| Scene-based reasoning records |
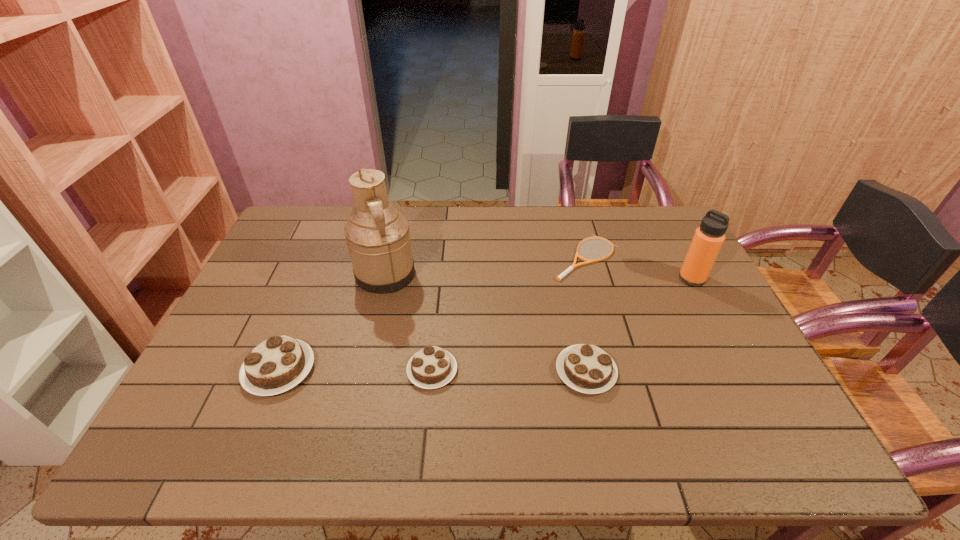
You are a GUI agent. You are given a task and a screenshot of the screen. Output one action in this format:
    pyautogui.click(x=<x>, y=<y>)
    Task: Click on the vacant region at the far edge
    The width and height of the screenshot is (960, 540).
    Given the screenshot: What is the action you would take?
    pyautogui.click(x=550, y=231)

What are the coordinates of `vacant space at the near edge of the desktop` in the screenshot? It's located at (421, 407).

The height and width of the screenshot is (540, 960). What are the coordinates of `vacant area at the left edge of the desktop` in the screenshot? It's located at (263, 323).

You are a GUI agent. You are given a task and a screenshot of the screen. Output one action in this format:
    pyautogui.click(x=<x>, y=<y>)
    Task: Click on the vacant space at the right edge of the desktop
    
    Given the screenshot: What is the action you would take?
    pyautogui.click(x=747, y=353)

Find the location of `blank space at the near left corner`. blank space at the near left corner is located at coordinates (185, 400).

This screenshot has height=540, width=960. Identify the location of vacant space in between the second tallest chocolate cake and the pitcher. (486, 323).

Image resolution: width=960 pixels, height=540 pixels. In order to click on free spot between the pitcher and the shortest object in this screenshot , I will do `click(486, 266)`.

Locate an element on the screen. Image resolution: width=960 pixels, height=540 pixels. empty space between the rightmost object and the tallest object is located at coordinates (539, 276).

Identify the location of vacant area between the rightmost chocolate cake and the tallest object. The height and width of the screenshot is (540, 960). (486, 323).

At what (x,y) coordinates should I click in order to perform the action: click on unoccupied area between the fifth shortest object and the tennis racket. Please return your answer as a coordinate pair (x, y). This screenshot has width=960, height=540. Looking at the image, I should click on (639, 268).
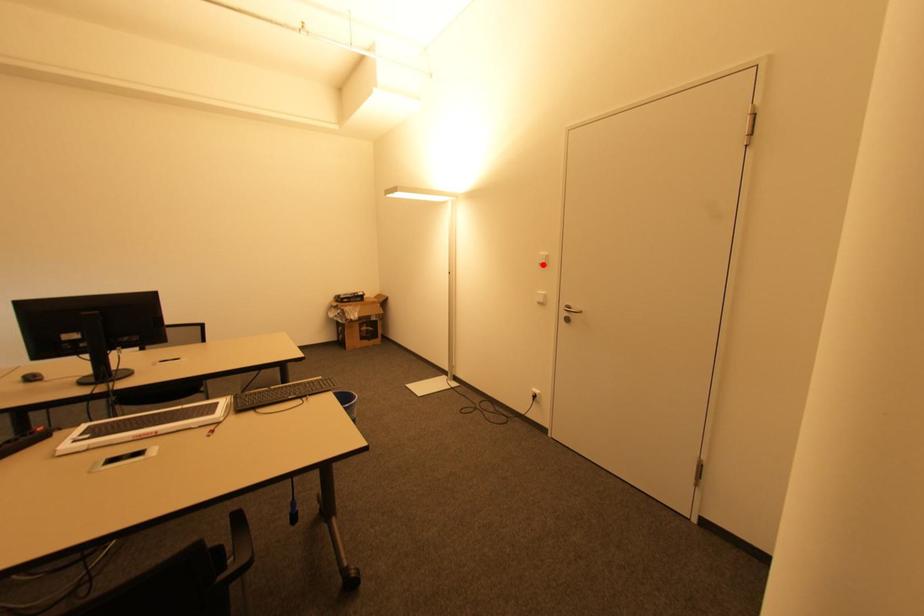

| WHAT IS EXPECTED |
Reproduce the data from its start through the line containing "The height and width of the screenshot is (540, 960). What", including both ends. Leave the pictures out.

| WORKED SOLUTION |
You are a GUI agent. You are given a task and a screenshot of the screen. Output one action in this format:
    pyautogui.click(x=<x>, y=<y>)
    Task: Click on the vacant region at the far edge
    The width and height of the screenshot is (960, 540).
    Given the screenshot: What is the action you would take?
    pyautogui.click(x=550, y=231)

What are the coordinates of `vacant space at the near edge of the desktop` in the screenshot? It's located at (421, 407).

The height and width of the screenshot is (540, 960). What are the coordinates of `vacant area at the left edge of the desktop` in the screenshot? It's located at (263, 323).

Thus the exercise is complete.